(What you should do) Your copy should hold exactly the lines from the one containing "pink brick C8 level 2 -> none" through the last line of the entries, and no pictures.

Colored object listings

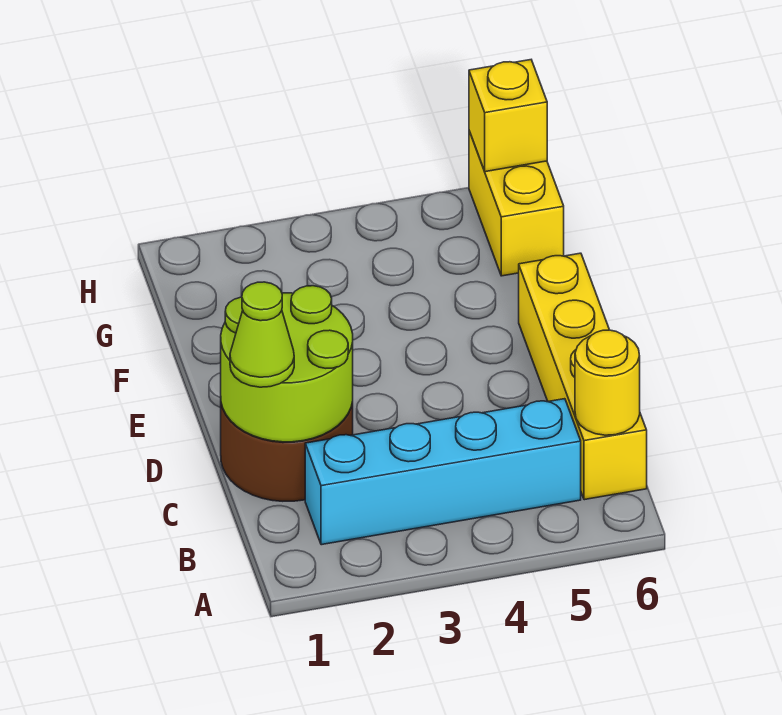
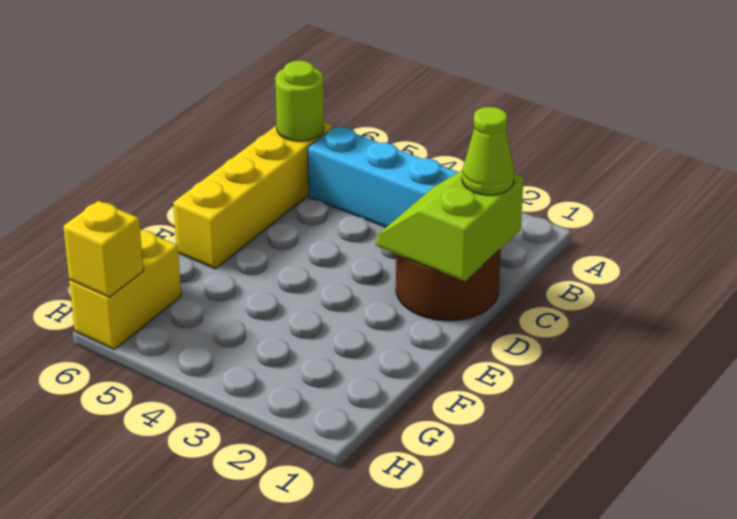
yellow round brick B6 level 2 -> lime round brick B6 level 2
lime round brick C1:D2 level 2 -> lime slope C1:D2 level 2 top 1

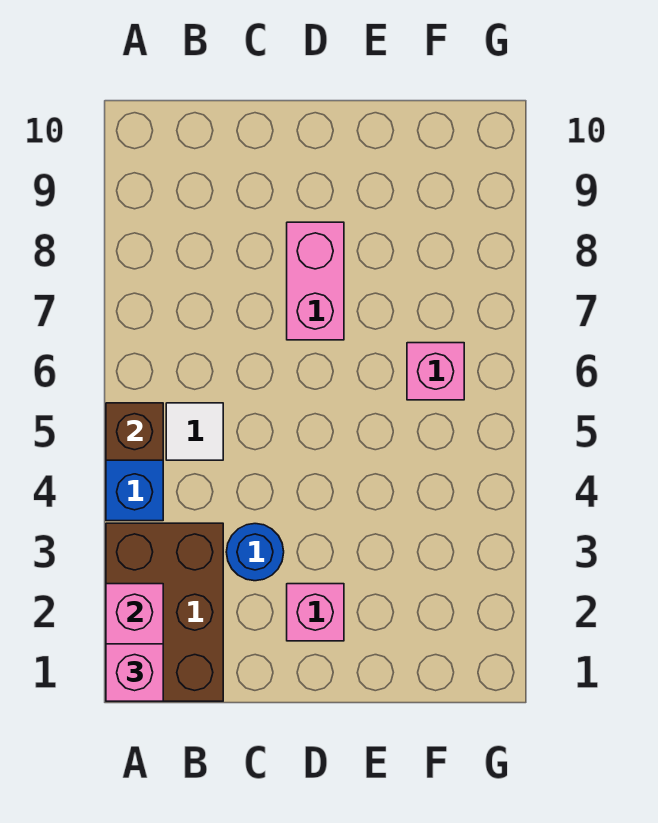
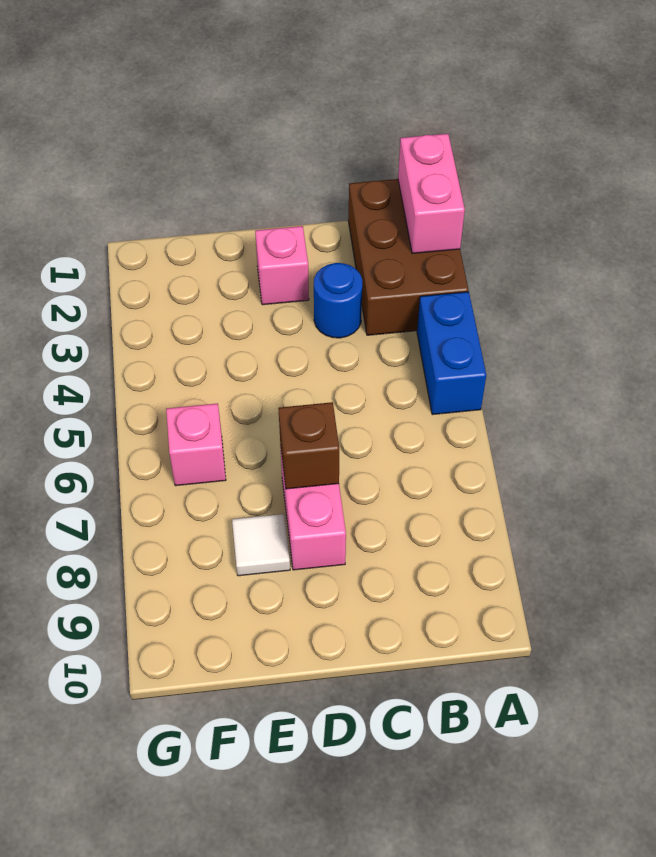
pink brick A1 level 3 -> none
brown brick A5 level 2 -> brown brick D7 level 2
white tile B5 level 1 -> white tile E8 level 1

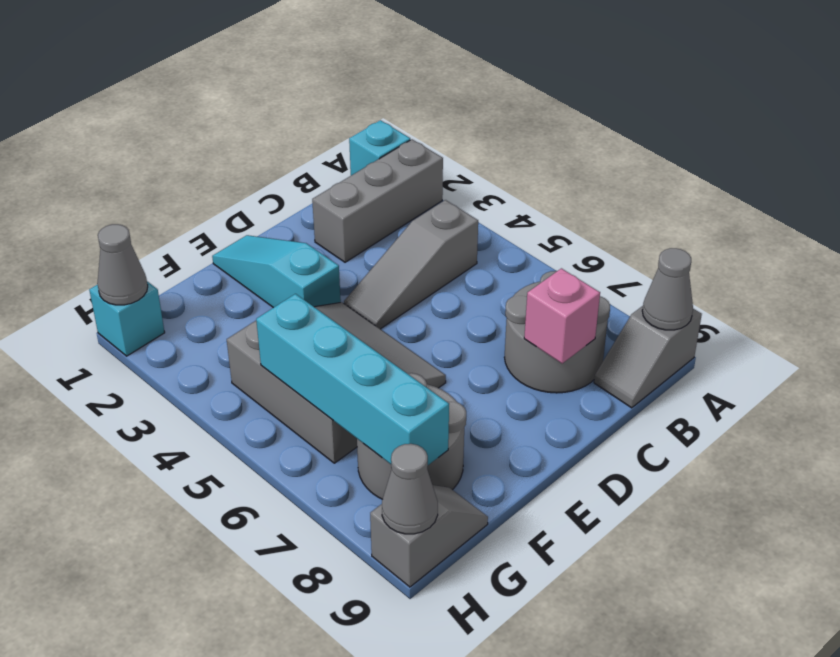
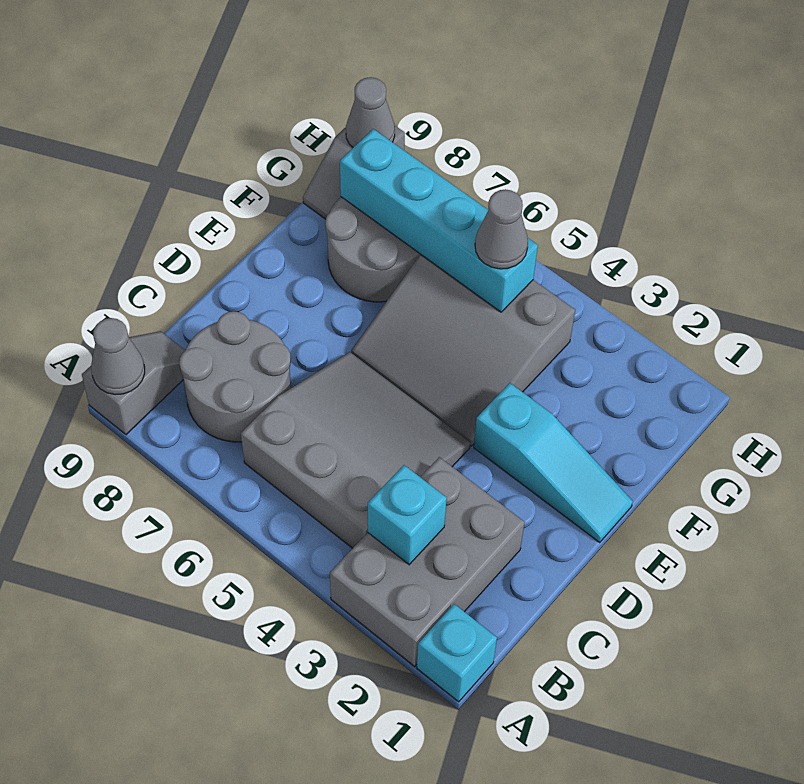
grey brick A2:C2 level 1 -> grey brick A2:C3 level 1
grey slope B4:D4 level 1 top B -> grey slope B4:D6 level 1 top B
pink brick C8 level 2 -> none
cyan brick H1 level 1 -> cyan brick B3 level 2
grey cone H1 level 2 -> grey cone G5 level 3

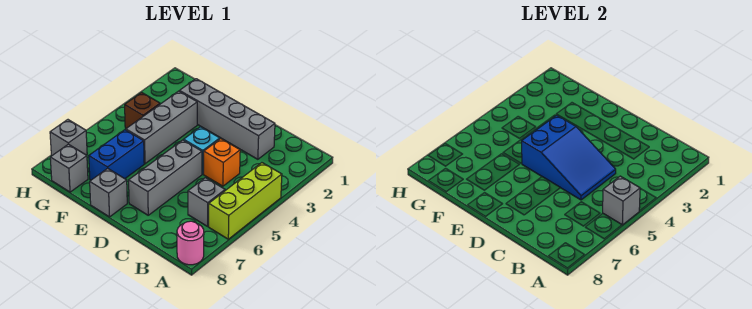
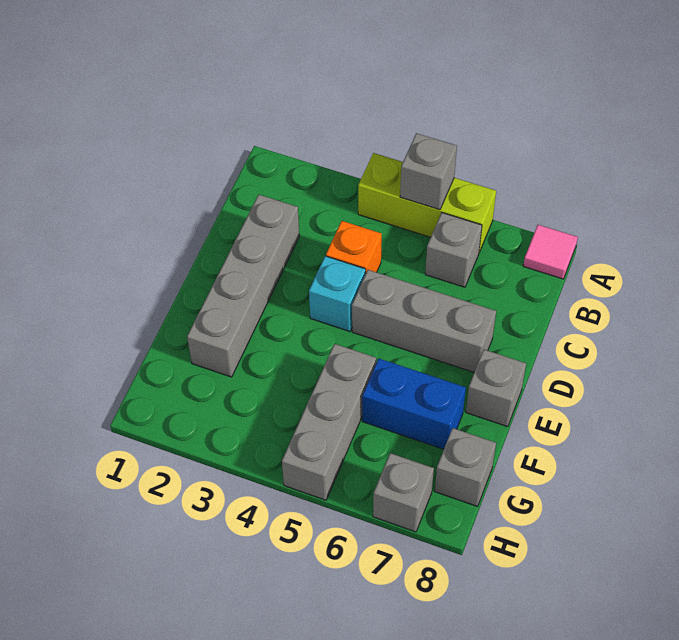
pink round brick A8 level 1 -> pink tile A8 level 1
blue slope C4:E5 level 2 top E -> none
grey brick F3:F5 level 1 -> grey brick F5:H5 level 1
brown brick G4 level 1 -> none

(Solution to the exercise)
pink brick C8 level 2 -> none
cyan brick H1 level 1 -> cyan brick B3 level 2
grey cone H1 level 2 -> grey cone G5 level 3

pink round brick A8 level 1 -> pink tile A8 level 1
blue slope C4:E5 level 2 top E -> none
grey brick F3:F5 level 1 -> grey brick F5:H5 level 1
brown brick G4 level 1 -> none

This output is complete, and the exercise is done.